**TASK INPUTS**
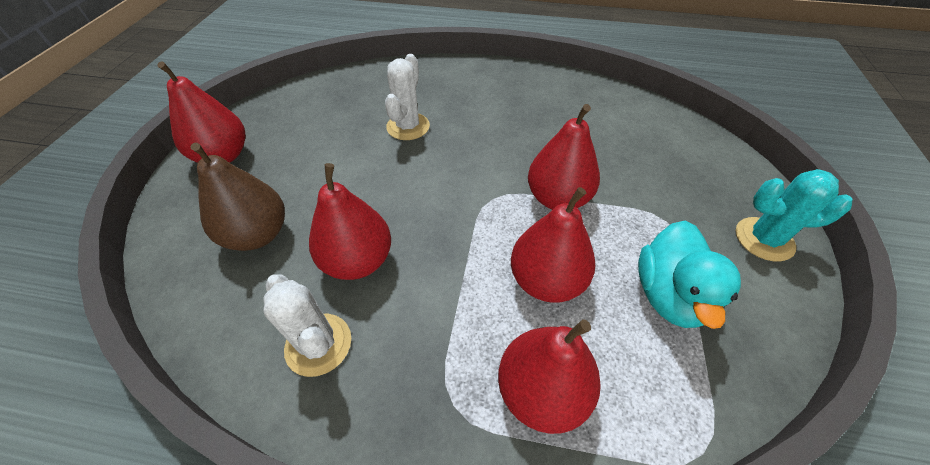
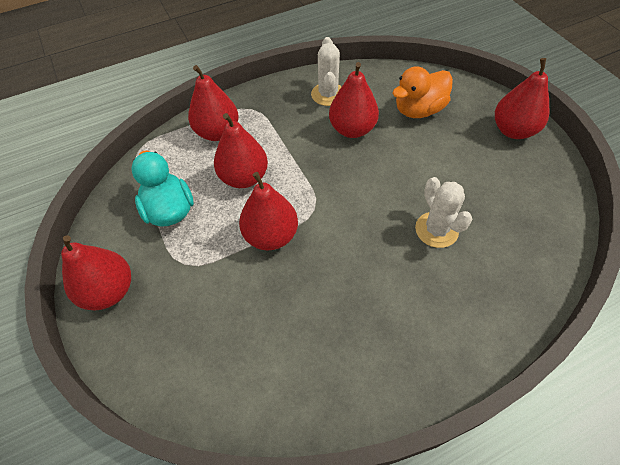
camera: 145 degrees right, 5 degrees up
brown pear [190,143,285,251] -> orange duck [393,66,453,118]
white cactus [263,274,351,377] -> white cactus turned 75 degrees clockwise [311,37,342,106]
turquoise cactus [736,169,853,261] -> red pear [61,235,131,310]

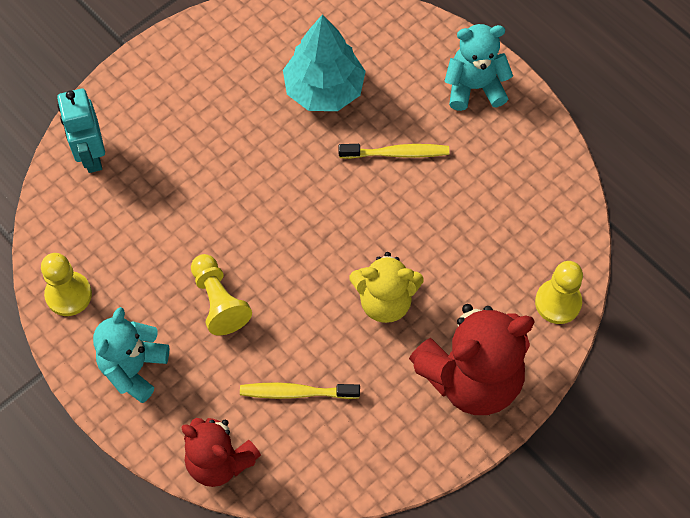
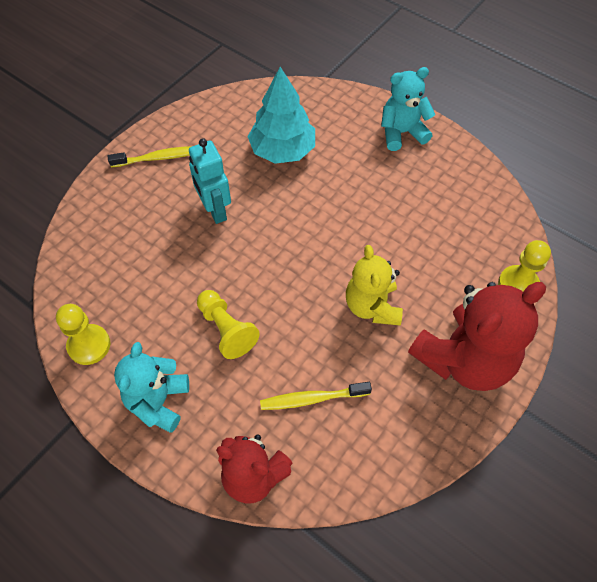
camera: 10 degrees left, 5 degrees down
turquoise robot [57,89,105,173] -> turquoise robot moved to [189,138,231,224]
yellow toothbrush [338,144,449,159] -> yellow toothbrush moved to [108,146,192,167]
yellow teddy bear [349,252,424,323] -> yellow teddy bear turned 90 degrees clockwise [346,245,403,326]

**THE TASK**
Set the records down again precisely, skipping every image.

**THE ANSWER**
camera: 145 degrees right, 5 degrees up
brown pear [190,143,285,251] -> orange duck [393,66,453,118]
white cactus [263,274,351,377] -> white cactus turned 75 degrees clockwise [311,37,342,106]
turquoise cactus [736,169,853,261] -> red pear [61,235,131,310]

camera: 10 degrees left, 5 degrees down
turquoise robot [57,89,105,173] -> turquoise robot moved to [189,138,231,224]
yellow toothbrush [338,144,449,159] -> yellow toothbrush moved to [108,146,192,167]
yellow teddy bear [349,252,424,323] -> yellow teddy bear turned 90 degrees clockwise [346,245,403,326]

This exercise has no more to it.